TASK TO CARRY OUT → Filter the records below and copy every line containing the word "MATRIX".

DATA TO EXAMINE →
_ _ _

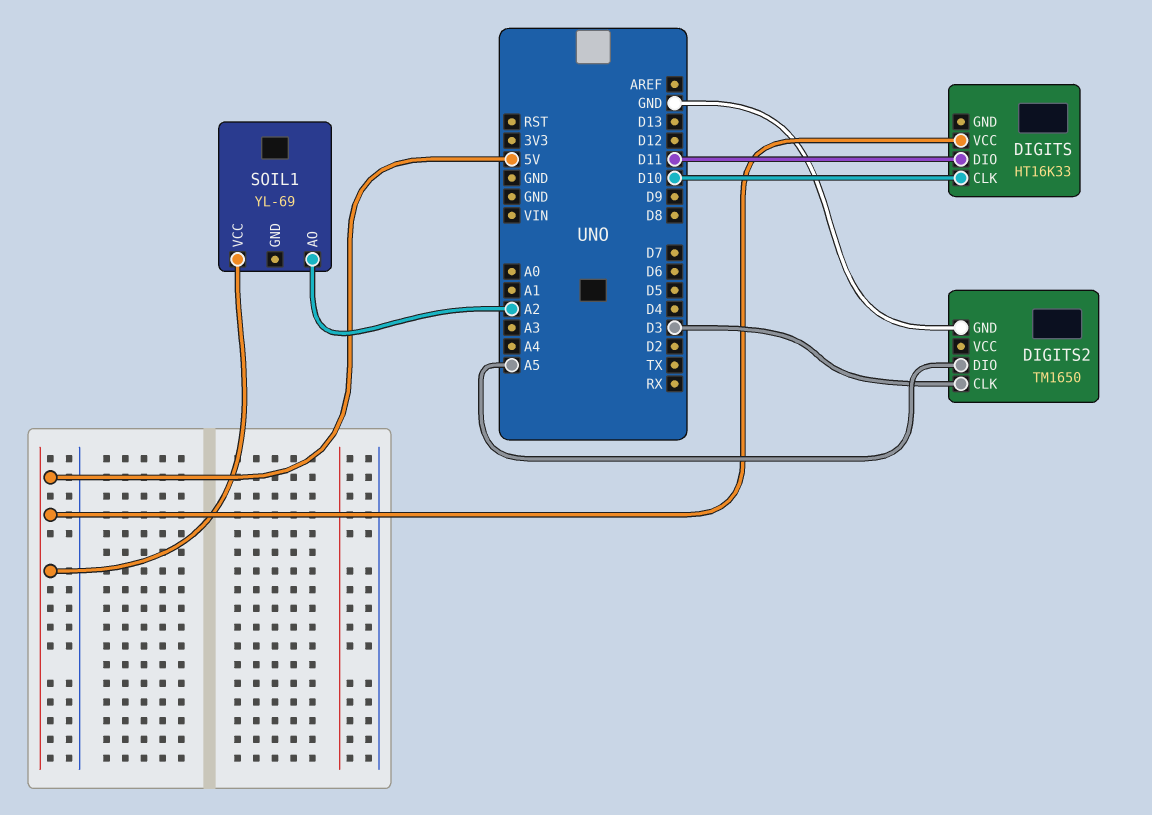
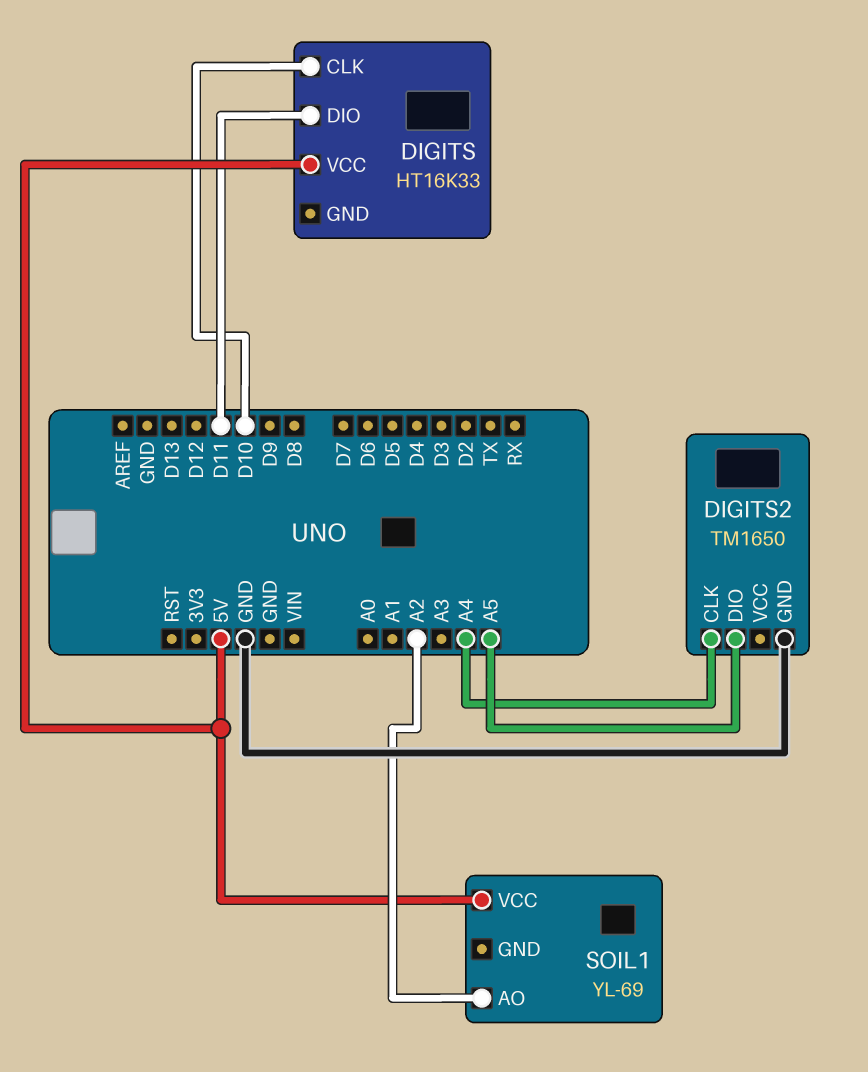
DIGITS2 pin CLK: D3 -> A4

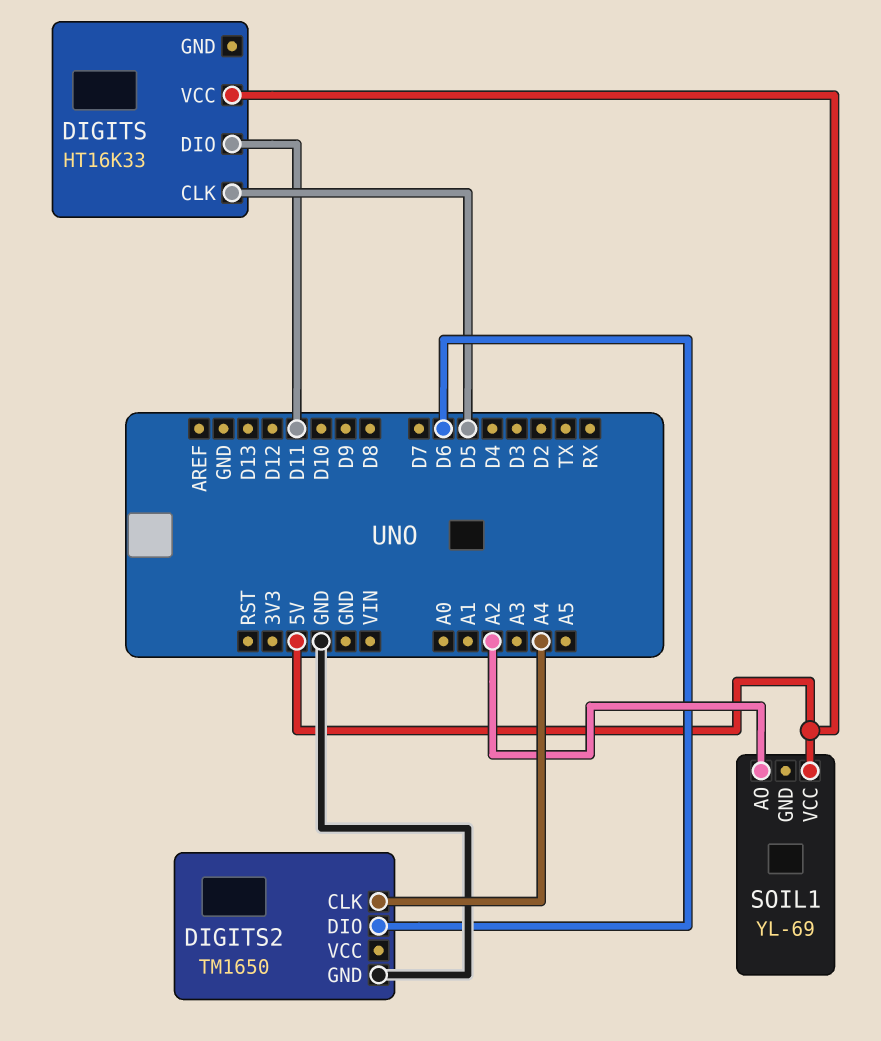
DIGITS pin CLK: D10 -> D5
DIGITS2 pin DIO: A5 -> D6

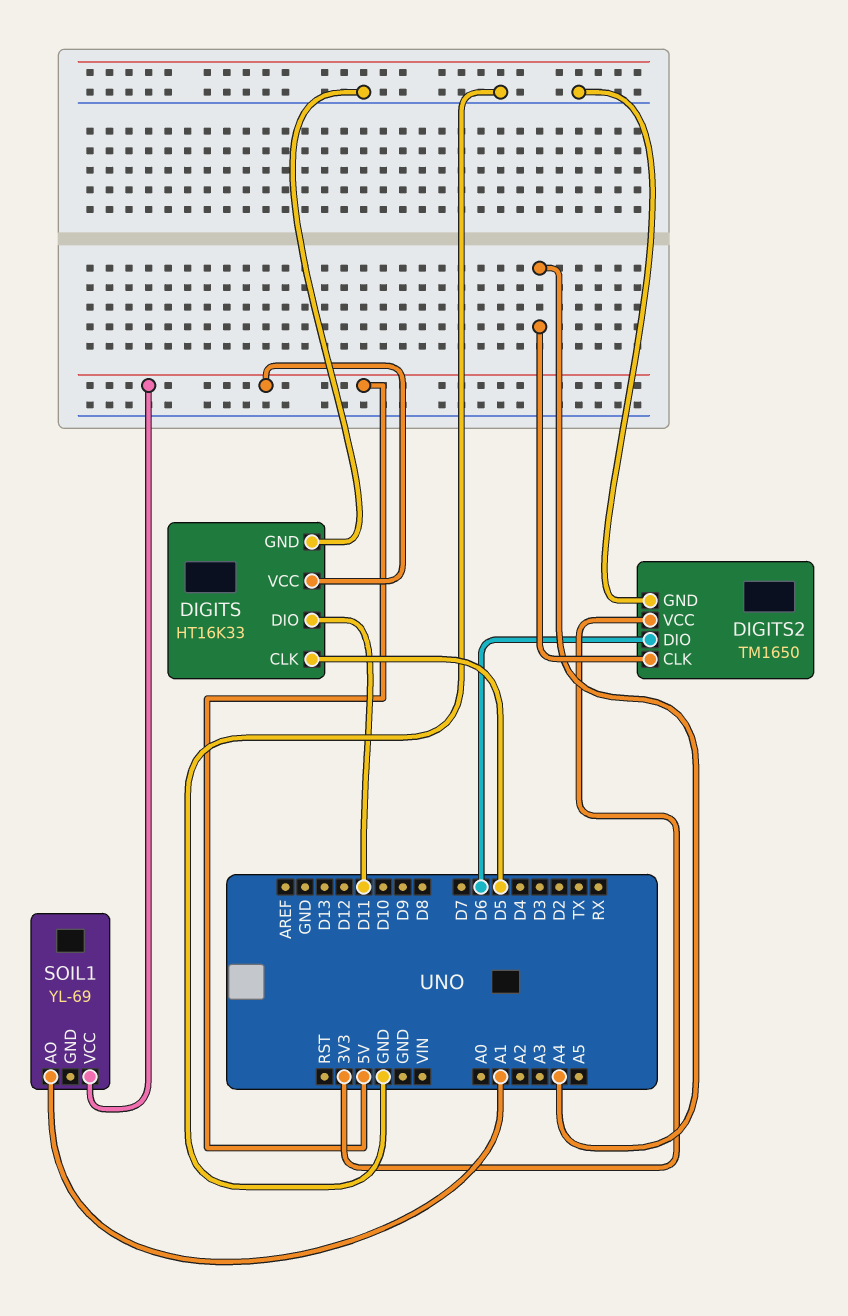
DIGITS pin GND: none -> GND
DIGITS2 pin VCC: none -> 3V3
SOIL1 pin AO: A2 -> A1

_ _ _

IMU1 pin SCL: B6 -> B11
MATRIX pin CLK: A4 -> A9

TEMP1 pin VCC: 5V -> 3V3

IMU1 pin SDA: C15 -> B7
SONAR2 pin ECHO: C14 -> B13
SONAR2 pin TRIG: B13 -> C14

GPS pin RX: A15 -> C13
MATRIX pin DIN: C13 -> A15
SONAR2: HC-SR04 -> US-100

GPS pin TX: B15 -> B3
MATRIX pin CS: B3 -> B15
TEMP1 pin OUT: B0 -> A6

_ _ _

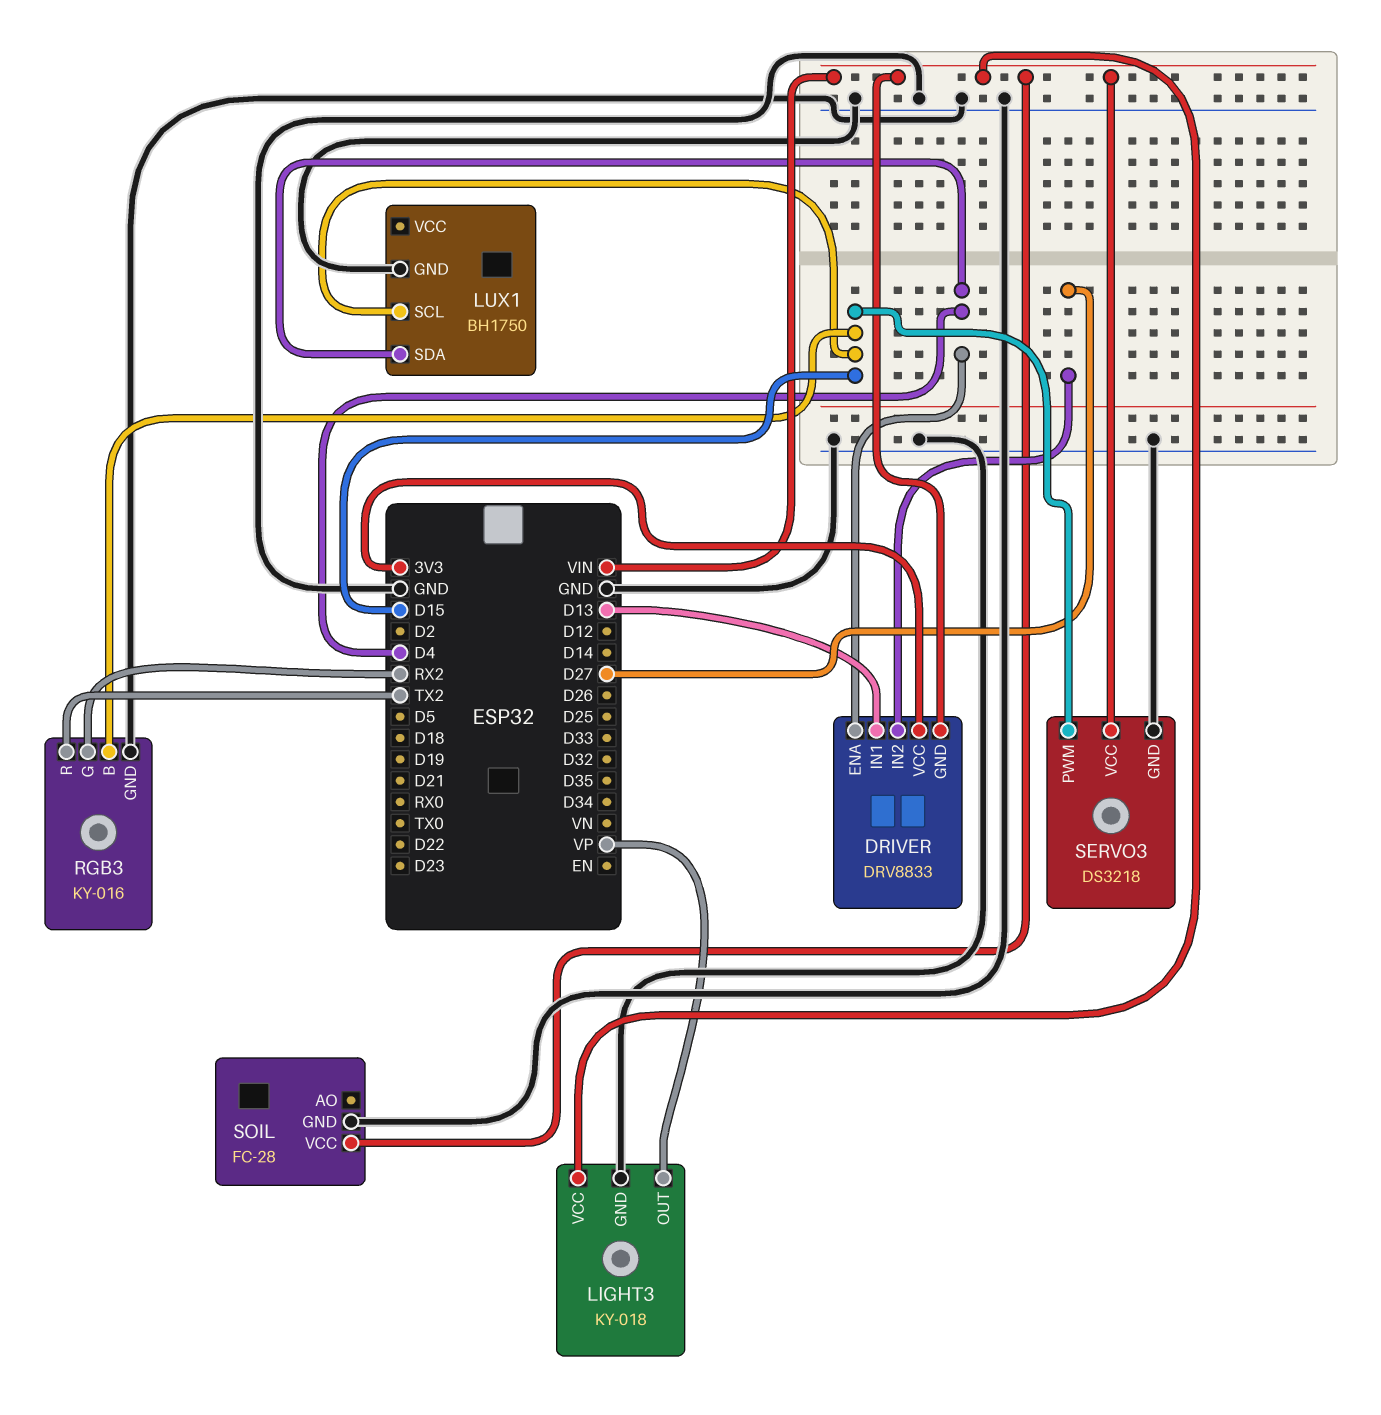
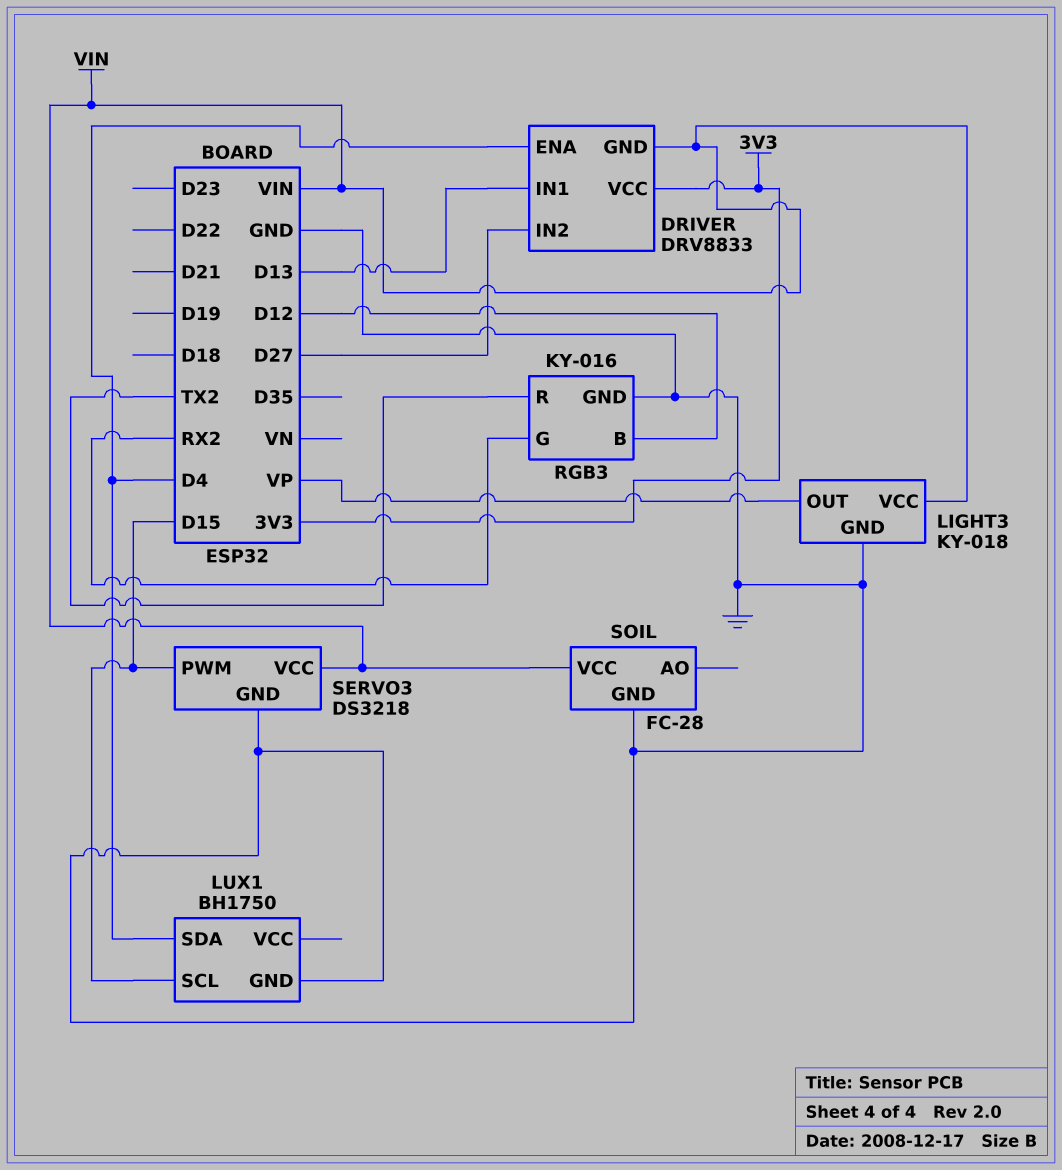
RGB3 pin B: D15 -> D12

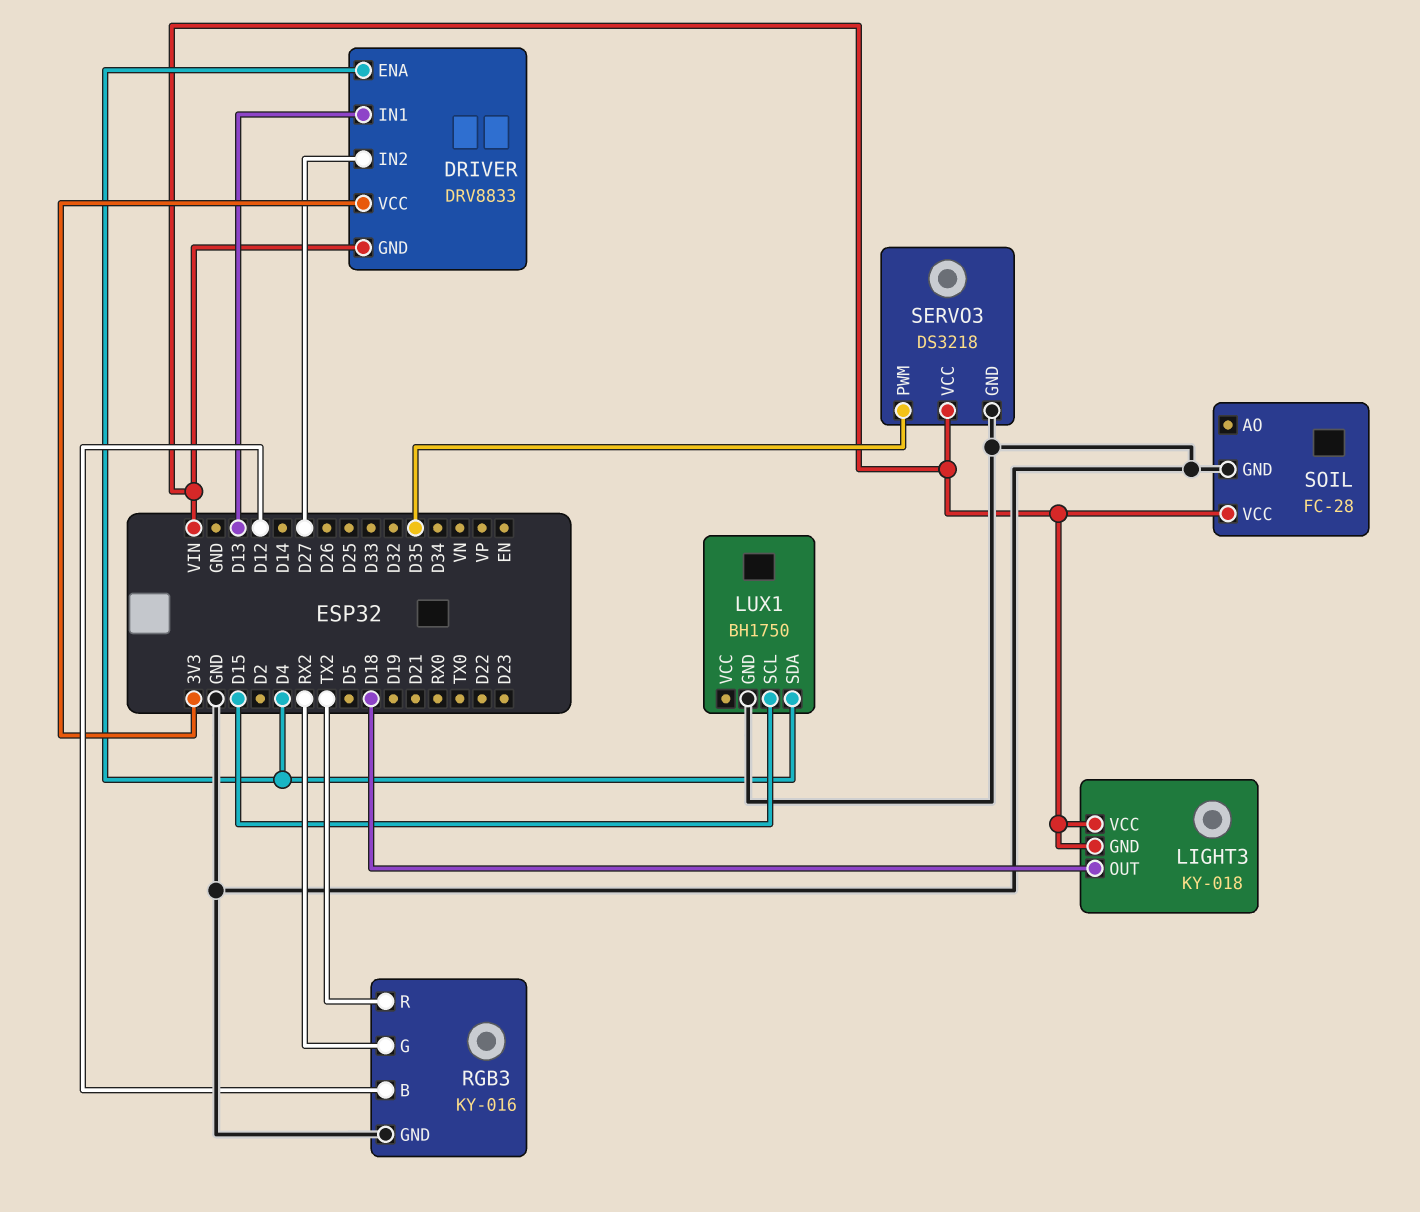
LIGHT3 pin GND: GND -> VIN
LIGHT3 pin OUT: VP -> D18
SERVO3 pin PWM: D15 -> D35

_ _ _

WRITTEN SOLUTION →
MATRIX pin CLK: A4 -> A9
MATRIX pin DIN: C13 -> A15
MATRIX pin CS: B3 -> B15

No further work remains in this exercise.